Work item: Locate the line that contains "D1: zener (A" in the entries below, then repeat it and every following line through the line that contains "U4: PIC12F675 -> PIC12F629", exactly, and no others.

Information shown:
-------------------------
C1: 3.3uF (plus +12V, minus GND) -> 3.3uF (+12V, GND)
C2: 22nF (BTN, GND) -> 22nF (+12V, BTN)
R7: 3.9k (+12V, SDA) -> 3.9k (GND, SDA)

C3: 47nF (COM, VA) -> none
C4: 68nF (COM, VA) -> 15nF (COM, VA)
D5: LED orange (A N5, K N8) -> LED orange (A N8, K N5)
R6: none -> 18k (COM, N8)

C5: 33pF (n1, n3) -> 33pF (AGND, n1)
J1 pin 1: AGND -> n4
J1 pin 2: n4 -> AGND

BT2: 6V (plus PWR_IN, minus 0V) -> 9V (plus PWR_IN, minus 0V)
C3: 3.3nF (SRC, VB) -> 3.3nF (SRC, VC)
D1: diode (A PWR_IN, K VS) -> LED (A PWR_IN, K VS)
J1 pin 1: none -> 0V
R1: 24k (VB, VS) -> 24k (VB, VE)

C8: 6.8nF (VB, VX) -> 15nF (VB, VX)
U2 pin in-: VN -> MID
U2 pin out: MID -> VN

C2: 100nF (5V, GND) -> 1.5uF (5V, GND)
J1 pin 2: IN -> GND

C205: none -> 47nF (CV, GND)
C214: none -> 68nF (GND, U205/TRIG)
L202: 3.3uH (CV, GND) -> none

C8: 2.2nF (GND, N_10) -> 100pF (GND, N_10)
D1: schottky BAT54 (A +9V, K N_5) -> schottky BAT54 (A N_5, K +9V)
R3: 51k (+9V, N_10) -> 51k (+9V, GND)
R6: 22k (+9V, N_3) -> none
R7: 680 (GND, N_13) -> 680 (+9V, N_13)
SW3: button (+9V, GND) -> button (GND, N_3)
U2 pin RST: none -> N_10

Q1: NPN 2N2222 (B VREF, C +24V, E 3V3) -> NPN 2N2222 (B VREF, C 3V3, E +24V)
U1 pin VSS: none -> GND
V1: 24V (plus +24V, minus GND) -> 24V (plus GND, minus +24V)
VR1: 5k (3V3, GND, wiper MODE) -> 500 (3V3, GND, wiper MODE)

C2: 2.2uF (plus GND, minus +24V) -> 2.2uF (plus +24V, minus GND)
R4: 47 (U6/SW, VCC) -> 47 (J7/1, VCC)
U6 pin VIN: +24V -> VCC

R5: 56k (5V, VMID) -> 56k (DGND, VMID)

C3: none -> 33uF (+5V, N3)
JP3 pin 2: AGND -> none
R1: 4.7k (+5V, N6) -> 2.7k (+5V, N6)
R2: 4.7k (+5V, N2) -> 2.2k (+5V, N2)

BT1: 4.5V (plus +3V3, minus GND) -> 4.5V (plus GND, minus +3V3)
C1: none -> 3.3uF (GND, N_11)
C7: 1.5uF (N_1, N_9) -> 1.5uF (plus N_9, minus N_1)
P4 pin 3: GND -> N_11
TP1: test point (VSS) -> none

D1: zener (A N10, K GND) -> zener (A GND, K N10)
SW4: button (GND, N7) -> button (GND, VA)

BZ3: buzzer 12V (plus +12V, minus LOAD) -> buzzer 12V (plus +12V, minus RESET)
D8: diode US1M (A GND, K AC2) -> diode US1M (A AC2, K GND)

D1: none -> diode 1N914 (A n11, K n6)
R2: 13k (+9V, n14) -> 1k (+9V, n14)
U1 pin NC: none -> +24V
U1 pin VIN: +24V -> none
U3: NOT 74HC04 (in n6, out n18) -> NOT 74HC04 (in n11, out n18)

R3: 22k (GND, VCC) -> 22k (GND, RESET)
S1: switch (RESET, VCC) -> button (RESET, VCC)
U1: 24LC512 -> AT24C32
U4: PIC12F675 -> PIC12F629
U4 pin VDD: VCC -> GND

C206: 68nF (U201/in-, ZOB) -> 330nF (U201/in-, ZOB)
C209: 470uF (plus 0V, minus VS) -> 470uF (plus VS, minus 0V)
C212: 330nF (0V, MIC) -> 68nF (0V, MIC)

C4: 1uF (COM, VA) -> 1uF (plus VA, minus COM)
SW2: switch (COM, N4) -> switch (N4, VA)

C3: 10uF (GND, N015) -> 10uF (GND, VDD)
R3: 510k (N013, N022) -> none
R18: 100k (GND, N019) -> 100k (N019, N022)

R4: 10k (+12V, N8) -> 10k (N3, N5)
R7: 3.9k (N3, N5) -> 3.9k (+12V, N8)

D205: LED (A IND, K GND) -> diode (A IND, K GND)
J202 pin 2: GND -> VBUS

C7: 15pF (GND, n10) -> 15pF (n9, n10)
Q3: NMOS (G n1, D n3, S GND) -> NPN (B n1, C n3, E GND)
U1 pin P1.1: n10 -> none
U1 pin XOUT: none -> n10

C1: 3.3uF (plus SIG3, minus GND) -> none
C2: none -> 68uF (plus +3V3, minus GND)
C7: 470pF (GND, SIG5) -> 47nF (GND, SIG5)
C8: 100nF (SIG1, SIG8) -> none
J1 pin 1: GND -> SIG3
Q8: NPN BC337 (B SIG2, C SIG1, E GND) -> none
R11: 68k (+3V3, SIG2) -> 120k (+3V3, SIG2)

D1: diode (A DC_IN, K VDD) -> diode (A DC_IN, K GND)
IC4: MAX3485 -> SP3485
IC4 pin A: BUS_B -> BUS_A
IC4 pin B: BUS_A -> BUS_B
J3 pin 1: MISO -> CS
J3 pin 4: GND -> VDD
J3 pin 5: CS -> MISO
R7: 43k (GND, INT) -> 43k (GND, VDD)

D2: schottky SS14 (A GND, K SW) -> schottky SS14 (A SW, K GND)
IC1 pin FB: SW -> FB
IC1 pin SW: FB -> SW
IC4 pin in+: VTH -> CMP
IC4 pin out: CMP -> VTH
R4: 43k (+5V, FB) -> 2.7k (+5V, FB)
-------------------------
Solution:
D1: zener (A N10, K GND) -> zener (A GND, K N10)
SW4: button (GND, N7) -> button (GND, VA)

BZ3: buzzer 12V (plus +12V, minus LOAD) -> buzzer 12V (plus +12V, minus RESET)
D8: diode US1M (A GND, K AC2) -> diode US1M (A AC2, K GND)

D1: none -> diode 1N914 (A n11, K n6)
R2: 13k (+9V, n14) -> 1k (+9V, n14)
U1 pin NC: none -> +24V
U1 pin VIN: +24V -> none
U3: NOT 74HC04 (in n6, out n18) -> NOT 74HC04 (in n11, out n18)

R3: 22k (GND, VCC) -> 22k (GND, RESET)
S1: switch (RESET, VCC) -> button (RESET, VCC)
U1: 24LC512 -> AT24C32
U4: PIC12F675 -> PIC12F629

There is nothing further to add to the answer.